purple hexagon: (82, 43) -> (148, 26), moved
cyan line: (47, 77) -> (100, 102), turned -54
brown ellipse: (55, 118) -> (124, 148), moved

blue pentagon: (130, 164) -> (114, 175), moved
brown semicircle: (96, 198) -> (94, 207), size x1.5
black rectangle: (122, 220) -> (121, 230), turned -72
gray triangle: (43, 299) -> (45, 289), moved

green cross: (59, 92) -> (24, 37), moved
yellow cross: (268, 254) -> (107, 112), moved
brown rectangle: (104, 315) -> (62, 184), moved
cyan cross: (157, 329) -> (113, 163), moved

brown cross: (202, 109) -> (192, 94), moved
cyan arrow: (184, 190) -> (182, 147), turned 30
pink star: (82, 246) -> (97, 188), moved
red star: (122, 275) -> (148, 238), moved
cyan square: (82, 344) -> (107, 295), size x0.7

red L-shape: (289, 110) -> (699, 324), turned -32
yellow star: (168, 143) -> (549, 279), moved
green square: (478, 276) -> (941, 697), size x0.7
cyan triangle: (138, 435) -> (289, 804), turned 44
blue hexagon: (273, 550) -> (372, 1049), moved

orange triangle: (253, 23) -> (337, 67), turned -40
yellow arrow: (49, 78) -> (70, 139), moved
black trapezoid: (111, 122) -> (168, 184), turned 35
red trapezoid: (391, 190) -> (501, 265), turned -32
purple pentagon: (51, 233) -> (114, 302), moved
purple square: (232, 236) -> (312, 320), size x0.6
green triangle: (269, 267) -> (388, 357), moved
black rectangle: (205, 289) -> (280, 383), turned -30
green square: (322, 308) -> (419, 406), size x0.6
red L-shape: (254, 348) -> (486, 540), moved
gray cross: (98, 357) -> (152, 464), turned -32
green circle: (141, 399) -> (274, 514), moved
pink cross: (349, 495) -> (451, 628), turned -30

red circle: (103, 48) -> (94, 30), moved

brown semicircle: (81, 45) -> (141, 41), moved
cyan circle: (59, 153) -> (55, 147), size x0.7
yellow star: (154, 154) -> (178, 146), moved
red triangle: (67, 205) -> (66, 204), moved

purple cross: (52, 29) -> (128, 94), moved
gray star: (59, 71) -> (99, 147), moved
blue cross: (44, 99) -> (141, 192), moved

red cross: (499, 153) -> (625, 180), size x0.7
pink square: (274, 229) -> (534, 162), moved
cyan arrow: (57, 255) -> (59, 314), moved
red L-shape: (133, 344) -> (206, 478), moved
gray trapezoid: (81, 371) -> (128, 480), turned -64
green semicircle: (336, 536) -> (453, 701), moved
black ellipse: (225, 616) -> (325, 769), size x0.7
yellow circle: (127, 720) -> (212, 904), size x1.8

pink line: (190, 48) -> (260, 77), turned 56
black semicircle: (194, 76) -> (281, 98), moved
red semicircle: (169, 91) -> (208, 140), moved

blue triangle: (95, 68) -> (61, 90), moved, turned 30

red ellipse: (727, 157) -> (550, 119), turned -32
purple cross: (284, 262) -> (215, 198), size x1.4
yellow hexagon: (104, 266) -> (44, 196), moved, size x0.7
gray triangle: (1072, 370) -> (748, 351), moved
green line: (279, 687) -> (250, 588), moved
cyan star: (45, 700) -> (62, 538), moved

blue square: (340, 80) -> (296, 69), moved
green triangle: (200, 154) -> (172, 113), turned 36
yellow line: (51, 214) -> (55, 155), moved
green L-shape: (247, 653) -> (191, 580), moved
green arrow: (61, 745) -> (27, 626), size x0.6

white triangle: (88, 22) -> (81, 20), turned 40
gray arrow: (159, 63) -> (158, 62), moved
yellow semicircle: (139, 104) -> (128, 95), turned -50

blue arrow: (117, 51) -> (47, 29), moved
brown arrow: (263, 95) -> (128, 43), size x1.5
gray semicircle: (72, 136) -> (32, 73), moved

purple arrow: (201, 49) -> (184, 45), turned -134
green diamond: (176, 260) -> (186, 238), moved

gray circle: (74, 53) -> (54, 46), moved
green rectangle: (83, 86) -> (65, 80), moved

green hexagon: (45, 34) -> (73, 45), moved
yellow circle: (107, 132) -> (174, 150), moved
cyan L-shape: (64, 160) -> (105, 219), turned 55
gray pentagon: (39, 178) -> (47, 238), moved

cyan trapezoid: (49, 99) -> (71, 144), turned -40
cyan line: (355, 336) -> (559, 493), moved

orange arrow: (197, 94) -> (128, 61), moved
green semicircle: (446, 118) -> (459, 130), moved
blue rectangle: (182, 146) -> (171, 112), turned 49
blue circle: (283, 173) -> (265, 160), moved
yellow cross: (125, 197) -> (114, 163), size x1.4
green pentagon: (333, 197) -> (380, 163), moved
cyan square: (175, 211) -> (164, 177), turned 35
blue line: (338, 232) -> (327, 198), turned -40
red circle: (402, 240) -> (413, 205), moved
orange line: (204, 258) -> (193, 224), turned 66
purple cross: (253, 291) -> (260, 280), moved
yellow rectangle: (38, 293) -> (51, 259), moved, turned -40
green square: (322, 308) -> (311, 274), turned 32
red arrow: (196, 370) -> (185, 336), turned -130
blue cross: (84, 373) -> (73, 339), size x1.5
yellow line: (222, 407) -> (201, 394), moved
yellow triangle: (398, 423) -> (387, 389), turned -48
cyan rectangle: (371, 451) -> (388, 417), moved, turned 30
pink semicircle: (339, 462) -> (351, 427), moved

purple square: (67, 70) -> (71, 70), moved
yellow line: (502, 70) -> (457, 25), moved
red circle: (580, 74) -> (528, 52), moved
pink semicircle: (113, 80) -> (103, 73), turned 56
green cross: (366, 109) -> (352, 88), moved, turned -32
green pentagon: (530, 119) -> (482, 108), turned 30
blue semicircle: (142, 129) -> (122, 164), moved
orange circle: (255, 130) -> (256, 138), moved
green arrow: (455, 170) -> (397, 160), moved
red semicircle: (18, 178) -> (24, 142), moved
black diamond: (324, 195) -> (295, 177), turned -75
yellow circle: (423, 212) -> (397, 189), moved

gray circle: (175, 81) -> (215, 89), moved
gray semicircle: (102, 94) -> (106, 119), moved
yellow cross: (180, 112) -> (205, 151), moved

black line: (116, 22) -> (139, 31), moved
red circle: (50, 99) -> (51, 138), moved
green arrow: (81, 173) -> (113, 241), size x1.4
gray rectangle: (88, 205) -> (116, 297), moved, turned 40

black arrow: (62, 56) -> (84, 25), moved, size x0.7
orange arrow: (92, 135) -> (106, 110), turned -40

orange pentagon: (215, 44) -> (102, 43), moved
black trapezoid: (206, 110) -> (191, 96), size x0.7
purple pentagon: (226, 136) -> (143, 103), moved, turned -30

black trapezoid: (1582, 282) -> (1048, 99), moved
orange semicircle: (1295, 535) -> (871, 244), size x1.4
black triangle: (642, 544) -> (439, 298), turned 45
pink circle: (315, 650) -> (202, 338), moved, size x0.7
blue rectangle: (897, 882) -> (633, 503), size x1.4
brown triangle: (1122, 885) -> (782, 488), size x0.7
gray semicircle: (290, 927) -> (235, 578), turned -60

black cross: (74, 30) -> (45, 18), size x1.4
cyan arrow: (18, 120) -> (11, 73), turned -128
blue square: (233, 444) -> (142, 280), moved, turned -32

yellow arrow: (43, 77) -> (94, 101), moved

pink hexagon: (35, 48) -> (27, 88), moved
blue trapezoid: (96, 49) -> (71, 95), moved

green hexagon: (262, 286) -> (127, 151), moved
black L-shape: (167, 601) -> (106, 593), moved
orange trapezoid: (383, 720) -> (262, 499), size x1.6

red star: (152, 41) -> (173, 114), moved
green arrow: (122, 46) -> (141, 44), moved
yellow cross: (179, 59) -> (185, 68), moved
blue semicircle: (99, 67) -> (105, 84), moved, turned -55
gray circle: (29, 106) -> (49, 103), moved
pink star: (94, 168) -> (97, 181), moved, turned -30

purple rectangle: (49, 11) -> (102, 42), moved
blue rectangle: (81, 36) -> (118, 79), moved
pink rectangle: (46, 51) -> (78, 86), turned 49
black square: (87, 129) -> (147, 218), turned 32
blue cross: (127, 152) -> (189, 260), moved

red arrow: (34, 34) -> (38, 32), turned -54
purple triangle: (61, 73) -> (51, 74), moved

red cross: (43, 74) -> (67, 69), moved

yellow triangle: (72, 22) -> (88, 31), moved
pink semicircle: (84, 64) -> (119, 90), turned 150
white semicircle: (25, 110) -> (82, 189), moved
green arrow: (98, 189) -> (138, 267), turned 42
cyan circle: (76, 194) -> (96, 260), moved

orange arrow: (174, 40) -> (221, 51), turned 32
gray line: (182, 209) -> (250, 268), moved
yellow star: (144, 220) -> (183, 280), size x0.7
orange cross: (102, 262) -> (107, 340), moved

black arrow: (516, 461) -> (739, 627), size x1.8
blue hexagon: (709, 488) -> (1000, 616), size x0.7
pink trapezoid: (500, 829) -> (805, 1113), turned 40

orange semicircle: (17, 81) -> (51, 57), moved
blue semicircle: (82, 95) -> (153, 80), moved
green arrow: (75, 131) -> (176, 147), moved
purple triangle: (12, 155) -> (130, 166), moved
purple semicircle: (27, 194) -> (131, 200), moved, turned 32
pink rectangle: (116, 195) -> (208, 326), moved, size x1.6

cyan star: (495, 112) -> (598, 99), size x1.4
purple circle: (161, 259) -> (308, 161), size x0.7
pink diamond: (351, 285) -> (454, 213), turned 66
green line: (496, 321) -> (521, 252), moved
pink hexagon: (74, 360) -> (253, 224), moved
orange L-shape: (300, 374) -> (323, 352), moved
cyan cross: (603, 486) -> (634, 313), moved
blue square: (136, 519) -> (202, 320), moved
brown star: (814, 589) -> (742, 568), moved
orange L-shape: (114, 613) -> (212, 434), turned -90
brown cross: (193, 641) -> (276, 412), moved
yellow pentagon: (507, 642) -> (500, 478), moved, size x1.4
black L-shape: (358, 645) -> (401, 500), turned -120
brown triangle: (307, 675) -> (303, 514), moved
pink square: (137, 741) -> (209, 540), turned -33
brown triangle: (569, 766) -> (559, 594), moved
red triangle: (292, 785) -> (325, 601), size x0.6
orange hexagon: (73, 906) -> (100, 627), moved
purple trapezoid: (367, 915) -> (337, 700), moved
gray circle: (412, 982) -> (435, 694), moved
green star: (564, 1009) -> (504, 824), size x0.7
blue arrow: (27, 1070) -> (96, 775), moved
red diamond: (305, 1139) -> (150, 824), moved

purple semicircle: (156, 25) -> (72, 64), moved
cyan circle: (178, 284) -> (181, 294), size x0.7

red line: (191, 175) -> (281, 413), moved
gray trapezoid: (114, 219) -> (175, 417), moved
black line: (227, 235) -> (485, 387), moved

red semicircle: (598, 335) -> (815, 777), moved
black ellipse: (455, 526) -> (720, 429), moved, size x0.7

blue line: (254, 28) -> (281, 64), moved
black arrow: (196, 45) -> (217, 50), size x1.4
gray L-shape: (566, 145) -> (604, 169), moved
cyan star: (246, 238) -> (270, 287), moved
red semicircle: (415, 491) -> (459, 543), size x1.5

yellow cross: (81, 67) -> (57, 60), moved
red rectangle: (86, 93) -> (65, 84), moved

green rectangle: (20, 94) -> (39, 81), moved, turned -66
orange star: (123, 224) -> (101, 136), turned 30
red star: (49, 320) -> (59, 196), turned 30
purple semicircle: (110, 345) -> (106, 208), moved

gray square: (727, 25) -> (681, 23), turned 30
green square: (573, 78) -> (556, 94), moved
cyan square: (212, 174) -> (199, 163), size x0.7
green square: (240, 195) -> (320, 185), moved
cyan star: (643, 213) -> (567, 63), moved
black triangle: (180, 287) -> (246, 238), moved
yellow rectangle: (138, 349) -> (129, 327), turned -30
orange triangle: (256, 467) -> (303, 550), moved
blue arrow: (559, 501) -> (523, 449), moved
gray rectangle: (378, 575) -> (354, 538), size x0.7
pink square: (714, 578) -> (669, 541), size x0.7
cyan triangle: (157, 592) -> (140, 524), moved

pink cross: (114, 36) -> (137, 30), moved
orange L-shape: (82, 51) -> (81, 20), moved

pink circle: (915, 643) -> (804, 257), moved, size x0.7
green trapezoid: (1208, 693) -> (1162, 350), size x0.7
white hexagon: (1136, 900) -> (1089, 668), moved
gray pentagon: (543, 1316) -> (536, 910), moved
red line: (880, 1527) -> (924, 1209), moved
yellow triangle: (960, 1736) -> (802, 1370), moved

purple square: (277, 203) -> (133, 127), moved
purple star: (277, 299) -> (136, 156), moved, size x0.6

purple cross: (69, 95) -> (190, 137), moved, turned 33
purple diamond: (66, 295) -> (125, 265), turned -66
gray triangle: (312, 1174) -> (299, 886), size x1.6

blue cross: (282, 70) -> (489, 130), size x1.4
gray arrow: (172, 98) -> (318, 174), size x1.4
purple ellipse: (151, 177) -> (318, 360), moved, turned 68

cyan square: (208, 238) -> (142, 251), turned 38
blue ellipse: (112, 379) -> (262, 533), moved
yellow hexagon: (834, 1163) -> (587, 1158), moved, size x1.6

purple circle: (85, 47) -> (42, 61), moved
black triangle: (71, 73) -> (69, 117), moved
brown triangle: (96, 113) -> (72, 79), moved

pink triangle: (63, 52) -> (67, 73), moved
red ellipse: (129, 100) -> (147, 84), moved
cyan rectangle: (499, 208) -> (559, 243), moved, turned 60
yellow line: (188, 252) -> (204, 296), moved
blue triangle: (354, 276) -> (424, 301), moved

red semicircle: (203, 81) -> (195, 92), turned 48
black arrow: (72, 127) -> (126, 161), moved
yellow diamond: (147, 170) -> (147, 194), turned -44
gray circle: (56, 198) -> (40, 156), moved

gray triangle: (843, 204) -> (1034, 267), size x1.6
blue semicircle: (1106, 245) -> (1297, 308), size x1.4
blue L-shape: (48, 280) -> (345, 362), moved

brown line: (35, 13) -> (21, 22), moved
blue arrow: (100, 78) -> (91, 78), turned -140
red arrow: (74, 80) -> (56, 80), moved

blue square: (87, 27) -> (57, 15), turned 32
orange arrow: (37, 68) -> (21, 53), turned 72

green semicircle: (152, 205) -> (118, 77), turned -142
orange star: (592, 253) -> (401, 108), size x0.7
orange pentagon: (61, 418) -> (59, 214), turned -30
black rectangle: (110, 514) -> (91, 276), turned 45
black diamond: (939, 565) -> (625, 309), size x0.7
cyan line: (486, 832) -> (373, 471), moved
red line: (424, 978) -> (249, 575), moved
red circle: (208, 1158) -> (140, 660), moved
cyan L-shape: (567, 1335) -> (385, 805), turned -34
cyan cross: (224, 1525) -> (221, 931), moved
--------------------
Only the lines containing "white" are needed; copy each of them from the data.

white triangle: (88, 22) -> (81, 20), turned 40
white semicircle: (25, 110) -> (82, 189), moved
white hexagon: (1136, 900) -> (1089, 668), moved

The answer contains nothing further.